TASK OBJECTIVE | From the line containing "llave [verde] <560,272>" to the end of the entries, return every line exactly, both ends included, and add nothing.

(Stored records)
────────────────────────────────────────

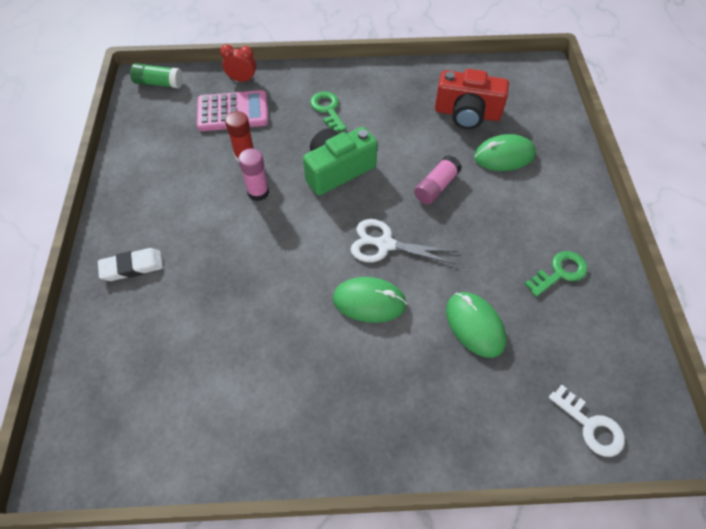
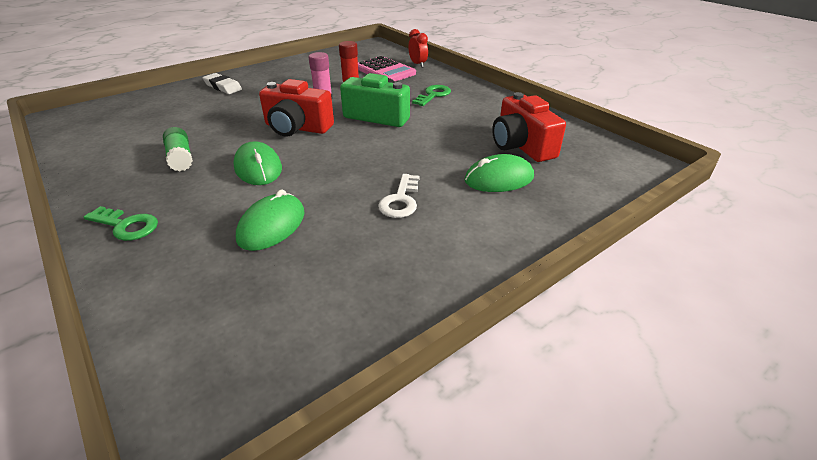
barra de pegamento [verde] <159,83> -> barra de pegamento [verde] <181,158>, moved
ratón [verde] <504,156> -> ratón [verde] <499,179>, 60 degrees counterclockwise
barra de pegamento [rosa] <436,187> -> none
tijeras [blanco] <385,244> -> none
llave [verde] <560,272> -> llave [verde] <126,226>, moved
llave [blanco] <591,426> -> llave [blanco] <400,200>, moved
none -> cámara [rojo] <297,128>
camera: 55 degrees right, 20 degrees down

────────────────────────────────────────

WRITTEN SOLUTION |
llave [verde] <560,272> -> llave [verde] <126,226>, moved
llave [blanco] <591,426> -> llave [blanco] <400,200>, moved
none -> cámara [rojo] <297,128>
camera: 55 degrees right, 20 degrees down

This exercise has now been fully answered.